Given data
--- --- ---

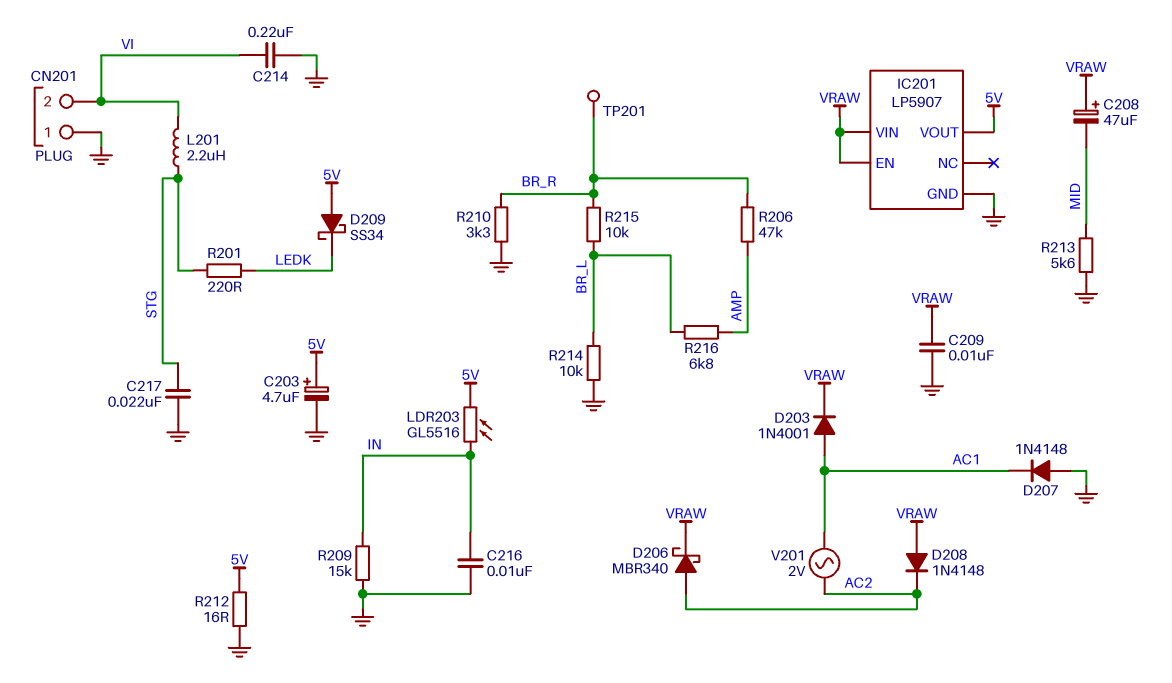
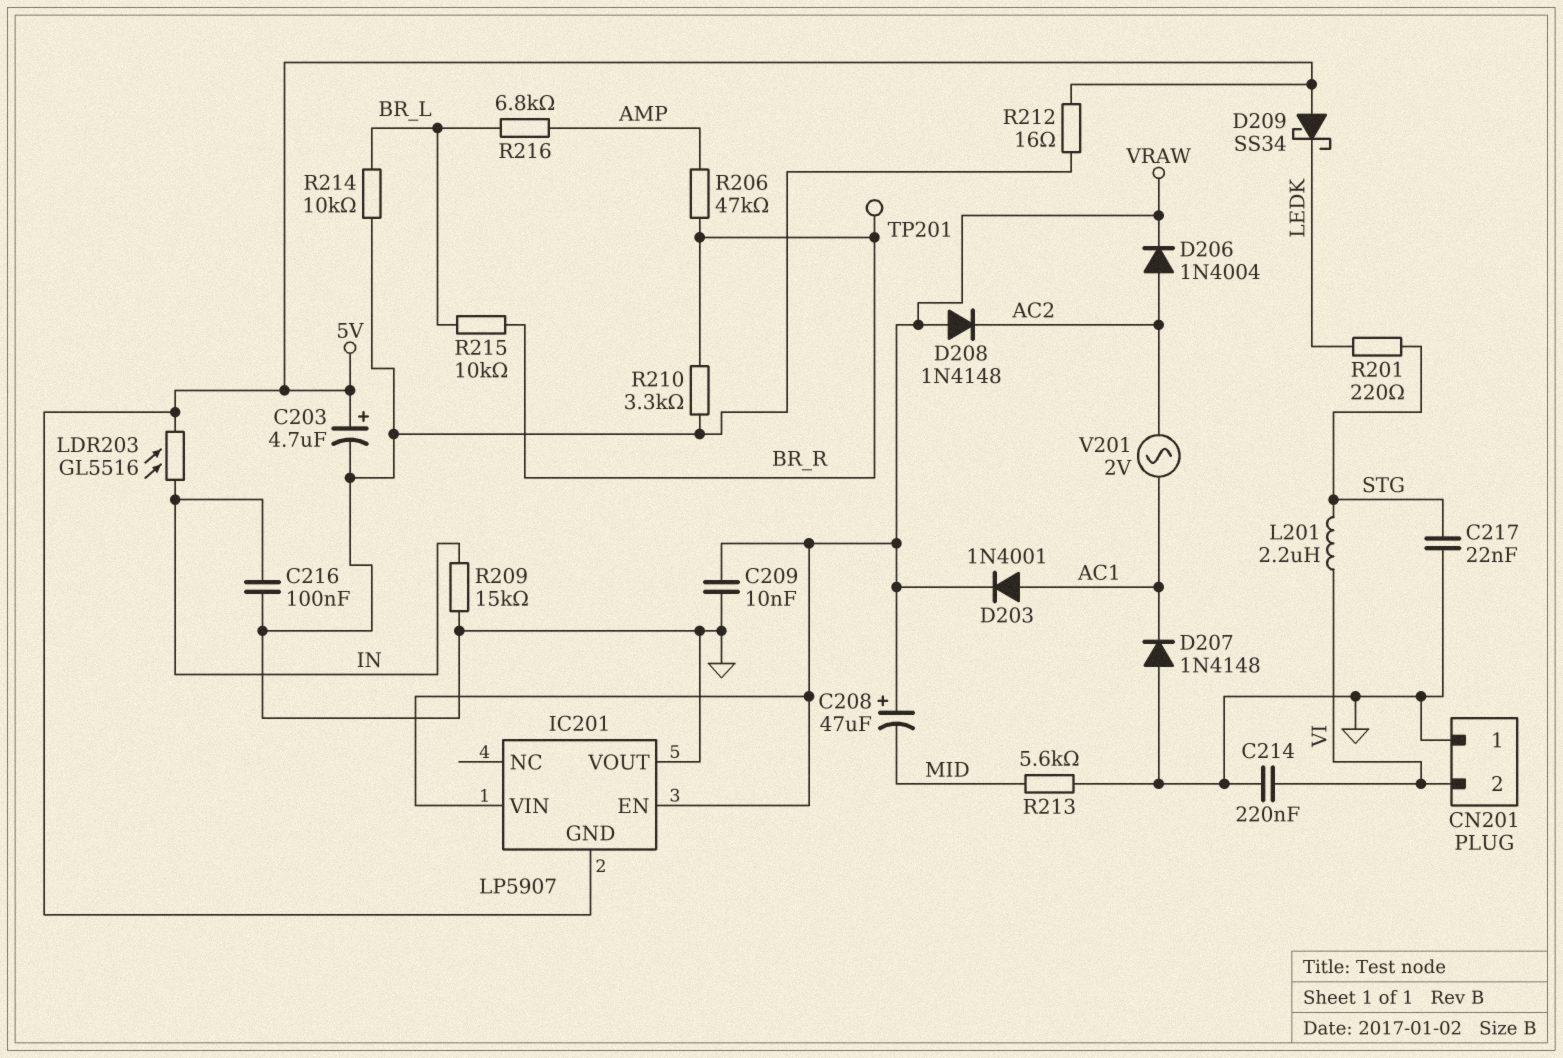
C216: 10nF (GND, IN) -> 100nF (GND, IN)
D206: schottky MBR340 (A AC2, K VRAW) -> diode 1N4004 (A AC2, K VRAW)
IC201 pin GND: GND -> 5V
IC201 pin VOUT: 5V -> GND

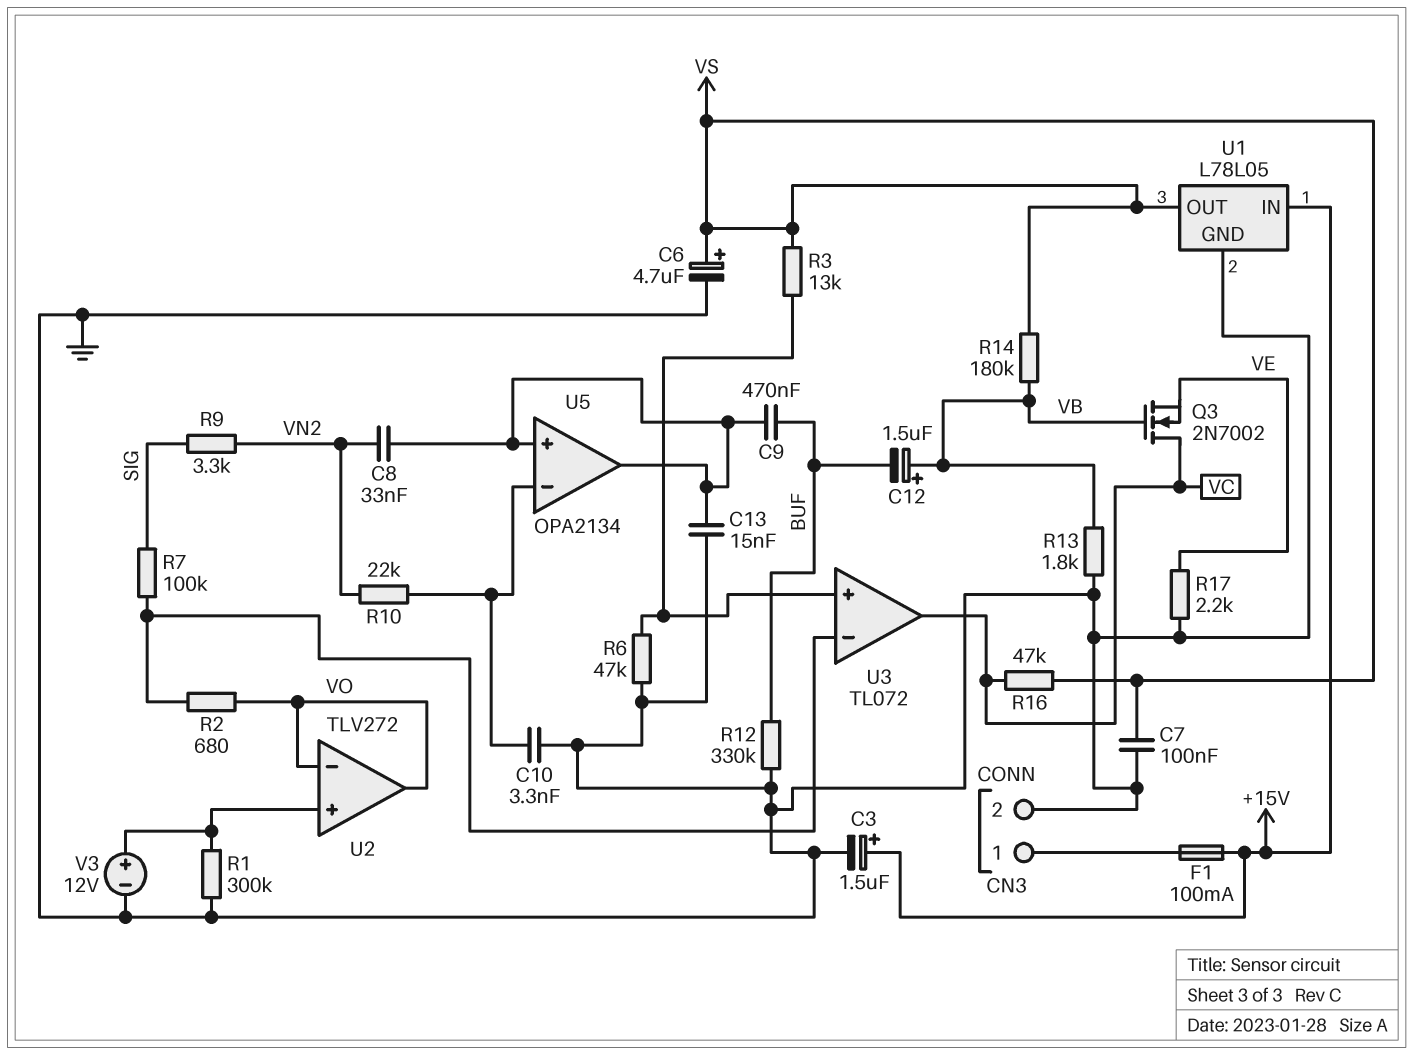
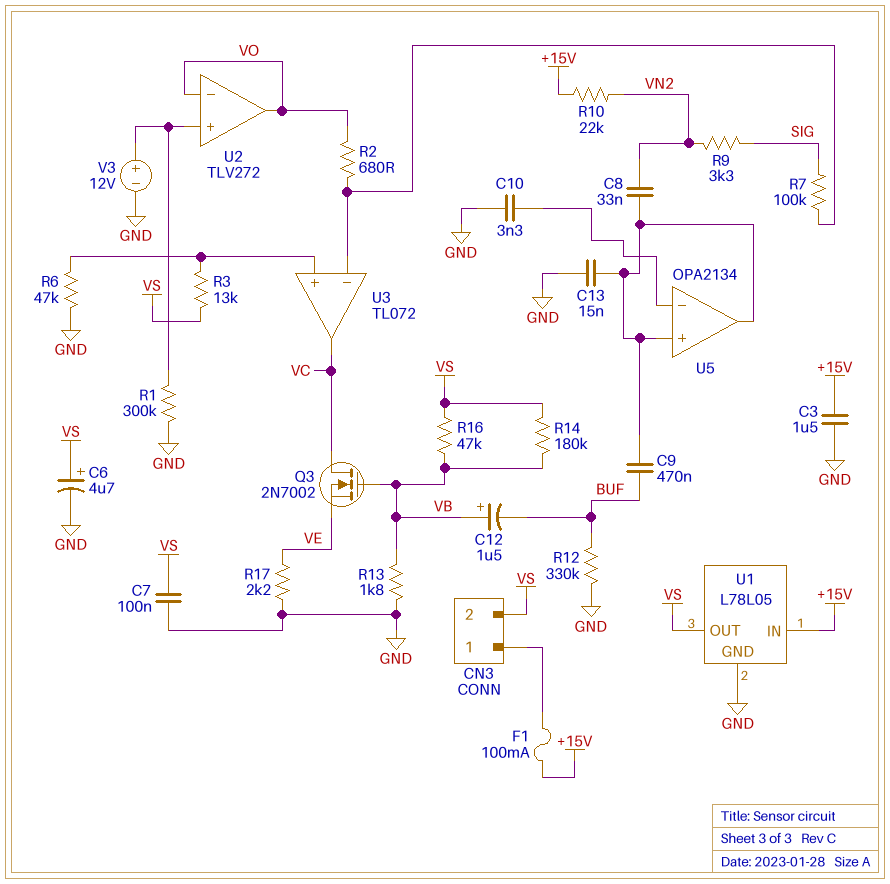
C3: 1.5uF (plus +15V, minus GND) -> 1.5uF (+15V, GND)
CN3 pin 2: GND -> VS
R10: 22k (U5/in-, VN2) -> 22k (+15V, VN2)
R16: 47k (VC, VS) -> 47k (VB, VS)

--- --- ---

Work order
None of the pictures belong in the copy. Write out exactly the lines from the line that holds "IC201 pin VOUT: 5V -> GND" through the last line of the listing above, both ends included.

Result of this task
IC201 pin VOUT: 5V -> GND

C3: 1.5uF (plus +15V, minus GND) -> 1.5uF (+15V, GND)
CN3 pin 2: GND -> VS
R10: 22k (U5/in-, VN2) -> 22k (+15V, VN2)
R16: 47k (VC, VS) -> 47k (VB, VS)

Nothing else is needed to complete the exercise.